Dataset records
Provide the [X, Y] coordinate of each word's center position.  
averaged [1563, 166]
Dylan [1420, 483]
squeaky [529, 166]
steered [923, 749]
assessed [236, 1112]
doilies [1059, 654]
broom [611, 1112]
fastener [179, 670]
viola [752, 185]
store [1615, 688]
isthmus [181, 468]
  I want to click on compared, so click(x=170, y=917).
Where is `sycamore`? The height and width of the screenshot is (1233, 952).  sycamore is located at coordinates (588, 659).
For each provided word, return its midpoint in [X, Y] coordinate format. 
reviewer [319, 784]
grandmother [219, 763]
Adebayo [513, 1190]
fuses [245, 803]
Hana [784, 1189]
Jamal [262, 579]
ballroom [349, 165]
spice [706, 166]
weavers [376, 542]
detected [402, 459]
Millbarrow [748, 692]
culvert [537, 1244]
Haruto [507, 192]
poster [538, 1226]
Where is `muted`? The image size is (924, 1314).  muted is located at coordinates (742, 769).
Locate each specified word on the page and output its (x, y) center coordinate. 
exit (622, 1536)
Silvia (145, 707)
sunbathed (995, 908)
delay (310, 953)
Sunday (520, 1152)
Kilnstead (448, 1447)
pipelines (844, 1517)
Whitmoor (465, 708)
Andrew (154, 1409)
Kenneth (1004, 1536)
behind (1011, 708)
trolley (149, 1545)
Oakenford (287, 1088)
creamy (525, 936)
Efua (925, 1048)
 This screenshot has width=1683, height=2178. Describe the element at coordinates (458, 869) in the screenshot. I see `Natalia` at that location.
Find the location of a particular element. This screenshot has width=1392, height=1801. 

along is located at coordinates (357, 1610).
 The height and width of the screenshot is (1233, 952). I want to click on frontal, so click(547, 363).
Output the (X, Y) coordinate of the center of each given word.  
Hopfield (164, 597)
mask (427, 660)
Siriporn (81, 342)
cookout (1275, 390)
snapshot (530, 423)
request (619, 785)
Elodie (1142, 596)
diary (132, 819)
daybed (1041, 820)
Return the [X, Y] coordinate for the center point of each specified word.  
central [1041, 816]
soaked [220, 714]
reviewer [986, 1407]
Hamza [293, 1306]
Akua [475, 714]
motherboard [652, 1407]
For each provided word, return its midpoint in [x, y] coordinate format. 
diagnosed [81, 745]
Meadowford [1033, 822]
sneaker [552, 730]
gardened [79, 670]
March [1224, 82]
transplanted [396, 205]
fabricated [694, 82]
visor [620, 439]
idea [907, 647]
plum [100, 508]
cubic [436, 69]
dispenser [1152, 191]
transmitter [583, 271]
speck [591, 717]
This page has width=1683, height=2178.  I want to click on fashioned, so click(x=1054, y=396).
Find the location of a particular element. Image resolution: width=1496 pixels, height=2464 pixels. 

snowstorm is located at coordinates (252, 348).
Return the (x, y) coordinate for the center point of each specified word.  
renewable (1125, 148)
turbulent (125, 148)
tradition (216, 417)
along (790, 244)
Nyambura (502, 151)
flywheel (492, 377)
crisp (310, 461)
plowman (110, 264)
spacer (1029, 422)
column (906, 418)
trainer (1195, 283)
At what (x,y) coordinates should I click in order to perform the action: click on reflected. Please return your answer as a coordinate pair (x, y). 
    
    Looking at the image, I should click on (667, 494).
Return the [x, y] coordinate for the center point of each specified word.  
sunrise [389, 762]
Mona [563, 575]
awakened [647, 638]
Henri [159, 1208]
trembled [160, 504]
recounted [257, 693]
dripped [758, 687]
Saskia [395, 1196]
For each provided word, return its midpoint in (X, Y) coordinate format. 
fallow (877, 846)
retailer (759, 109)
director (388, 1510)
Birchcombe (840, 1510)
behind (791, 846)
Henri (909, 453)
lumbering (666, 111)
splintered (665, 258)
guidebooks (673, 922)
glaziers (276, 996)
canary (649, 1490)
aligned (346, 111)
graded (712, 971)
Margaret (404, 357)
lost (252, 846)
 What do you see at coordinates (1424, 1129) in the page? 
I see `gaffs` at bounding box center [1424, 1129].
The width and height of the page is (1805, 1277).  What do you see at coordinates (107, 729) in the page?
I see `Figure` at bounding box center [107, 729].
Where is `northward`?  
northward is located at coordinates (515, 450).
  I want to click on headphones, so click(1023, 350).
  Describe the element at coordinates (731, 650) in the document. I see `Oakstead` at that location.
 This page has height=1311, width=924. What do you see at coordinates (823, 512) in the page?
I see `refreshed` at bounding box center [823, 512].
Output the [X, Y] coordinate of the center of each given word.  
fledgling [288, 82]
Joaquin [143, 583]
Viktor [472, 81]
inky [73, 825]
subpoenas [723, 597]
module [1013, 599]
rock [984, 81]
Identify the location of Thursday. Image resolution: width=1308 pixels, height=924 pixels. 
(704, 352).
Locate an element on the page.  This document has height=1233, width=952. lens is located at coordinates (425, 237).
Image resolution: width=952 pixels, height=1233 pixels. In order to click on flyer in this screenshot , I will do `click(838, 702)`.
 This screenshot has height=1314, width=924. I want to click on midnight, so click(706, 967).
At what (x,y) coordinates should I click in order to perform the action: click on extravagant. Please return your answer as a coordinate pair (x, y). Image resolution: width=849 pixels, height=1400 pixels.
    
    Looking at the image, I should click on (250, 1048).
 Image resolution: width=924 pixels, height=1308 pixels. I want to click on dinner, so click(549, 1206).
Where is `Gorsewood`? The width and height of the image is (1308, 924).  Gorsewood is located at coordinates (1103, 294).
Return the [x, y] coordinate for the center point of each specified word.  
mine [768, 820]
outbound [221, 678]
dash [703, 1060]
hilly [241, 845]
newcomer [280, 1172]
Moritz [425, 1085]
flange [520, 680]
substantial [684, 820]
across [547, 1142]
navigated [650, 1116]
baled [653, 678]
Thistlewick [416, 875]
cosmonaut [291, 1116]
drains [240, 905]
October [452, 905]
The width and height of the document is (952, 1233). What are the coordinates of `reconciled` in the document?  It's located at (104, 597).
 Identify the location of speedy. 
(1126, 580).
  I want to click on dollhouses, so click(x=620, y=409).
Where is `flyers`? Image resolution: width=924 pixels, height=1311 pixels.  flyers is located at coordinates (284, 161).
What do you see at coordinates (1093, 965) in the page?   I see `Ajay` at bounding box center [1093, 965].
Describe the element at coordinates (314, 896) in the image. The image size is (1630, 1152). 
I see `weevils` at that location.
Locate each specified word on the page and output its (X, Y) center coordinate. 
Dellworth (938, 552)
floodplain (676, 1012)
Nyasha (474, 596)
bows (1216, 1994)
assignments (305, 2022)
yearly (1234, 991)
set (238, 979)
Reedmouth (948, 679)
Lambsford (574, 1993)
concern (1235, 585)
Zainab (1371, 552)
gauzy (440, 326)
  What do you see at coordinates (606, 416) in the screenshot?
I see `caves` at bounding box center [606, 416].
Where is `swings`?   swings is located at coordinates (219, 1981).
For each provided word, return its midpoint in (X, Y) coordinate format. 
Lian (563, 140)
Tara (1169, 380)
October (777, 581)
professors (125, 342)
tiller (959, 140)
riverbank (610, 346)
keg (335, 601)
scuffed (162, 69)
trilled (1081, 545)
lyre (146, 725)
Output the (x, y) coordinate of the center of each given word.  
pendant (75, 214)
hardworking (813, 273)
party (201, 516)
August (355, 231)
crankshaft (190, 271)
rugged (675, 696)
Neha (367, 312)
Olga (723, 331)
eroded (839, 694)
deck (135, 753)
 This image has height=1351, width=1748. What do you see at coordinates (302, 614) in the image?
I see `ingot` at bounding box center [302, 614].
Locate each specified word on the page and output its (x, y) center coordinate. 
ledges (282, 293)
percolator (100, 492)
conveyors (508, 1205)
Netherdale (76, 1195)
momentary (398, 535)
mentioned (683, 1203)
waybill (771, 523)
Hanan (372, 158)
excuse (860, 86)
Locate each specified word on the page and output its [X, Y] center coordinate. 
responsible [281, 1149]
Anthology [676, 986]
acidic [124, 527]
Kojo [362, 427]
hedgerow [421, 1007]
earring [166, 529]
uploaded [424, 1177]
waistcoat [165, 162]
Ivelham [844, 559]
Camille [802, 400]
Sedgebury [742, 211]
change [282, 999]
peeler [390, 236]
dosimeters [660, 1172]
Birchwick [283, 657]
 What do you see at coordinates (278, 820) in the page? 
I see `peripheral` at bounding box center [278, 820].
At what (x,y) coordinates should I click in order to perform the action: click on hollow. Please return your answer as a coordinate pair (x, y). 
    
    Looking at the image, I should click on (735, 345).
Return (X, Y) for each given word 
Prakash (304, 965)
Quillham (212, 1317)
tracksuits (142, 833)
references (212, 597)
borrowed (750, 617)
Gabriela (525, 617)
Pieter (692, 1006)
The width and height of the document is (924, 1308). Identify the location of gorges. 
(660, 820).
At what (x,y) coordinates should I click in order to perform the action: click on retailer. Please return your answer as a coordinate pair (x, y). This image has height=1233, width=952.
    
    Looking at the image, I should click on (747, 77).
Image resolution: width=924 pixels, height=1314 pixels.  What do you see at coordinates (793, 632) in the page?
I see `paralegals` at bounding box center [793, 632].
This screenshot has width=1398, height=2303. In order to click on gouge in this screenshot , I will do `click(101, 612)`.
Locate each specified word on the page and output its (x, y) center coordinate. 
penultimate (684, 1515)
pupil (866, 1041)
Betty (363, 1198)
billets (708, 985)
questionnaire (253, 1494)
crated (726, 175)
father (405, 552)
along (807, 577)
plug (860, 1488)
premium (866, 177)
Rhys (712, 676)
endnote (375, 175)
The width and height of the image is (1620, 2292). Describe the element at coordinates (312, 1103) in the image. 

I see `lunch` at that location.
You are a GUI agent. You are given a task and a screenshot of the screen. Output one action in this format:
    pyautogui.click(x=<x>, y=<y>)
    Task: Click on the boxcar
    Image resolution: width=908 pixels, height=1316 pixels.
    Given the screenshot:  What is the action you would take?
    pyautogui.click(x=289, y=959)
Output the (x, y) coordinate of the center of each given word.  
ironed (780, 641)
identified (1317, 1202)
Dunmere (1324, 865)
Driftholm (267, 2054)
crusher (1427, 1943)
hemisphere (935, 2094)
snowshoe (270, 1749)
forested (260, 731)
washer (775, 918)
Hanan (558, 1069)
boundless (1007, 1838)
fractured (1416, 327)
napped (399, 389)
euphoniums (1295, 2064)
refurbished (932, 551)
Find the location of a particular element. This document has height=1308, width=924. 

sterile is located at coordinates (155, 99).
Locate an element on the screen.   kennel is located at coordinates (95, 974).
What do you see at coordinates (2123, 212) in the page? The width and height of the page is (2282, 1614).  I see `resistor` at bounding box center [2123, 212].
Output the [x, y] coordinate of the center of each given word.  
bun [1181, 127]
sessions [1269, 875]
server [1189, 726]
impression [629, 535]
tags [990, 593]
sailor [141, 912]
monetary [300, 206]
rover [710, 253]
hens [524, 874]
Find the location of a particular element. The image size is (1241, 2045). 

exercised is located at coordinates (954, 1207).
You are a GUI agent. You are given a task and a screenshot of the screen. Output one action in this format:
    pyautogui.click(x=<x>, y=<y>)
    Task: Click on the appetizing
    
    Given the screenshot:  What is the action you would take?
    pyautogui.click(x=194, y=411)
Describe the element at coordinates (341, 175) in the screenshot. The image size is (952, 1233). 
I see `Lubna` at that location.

• _CHALLENGE_
Can you rewrite everything from the start of the records down through the line containing "Silvia (145, 707)", replacing "midpoint" with "center point" and leaving all else unchanged?

• _EXPECTED ANSWER_
Provide the [X, Y] coordinate of each word's center position.  
averaged [1563, 166]
Dylan [1420, 483]
squeaky [529, 166]
steered [923, 749]
assessed [236, 1112]
doilies [1059, 654]
broom [611, 1112]
fastener [179, 670]
viola [752, 185]
store [1615, 688]
isthmus [181, 468]
  I want to click on compared, so click(x=170, y=917).
Where is `sycamore`? The height and width of the screenshot is (1233, 952).  sycamore is located at coordinates (588, 659).
For each provided word, return its center point in [X, Y] coordinate format. 
reviewer [319, 784]
grandmother [219, 763]
Adebayo [513, 1190]
fuses [245, 803]
Hana [784, 1189]
Jamal [262, 579]
ballroom [349, 165]
spice [706, 166]
weavers [376, 542]
detected [402, 459]
Millbarrow [748, 692]
culvert [537, 1244]
Haruto [507, 192]
poster [538, 1226]
Where is `muted`? The image size is (924, 1314).  muted is located at coordinates (742, 769).
Locate each specified word on the page and output its (x, y) center coordinate. 
exit (622, 1536)
Silvia (145, 707)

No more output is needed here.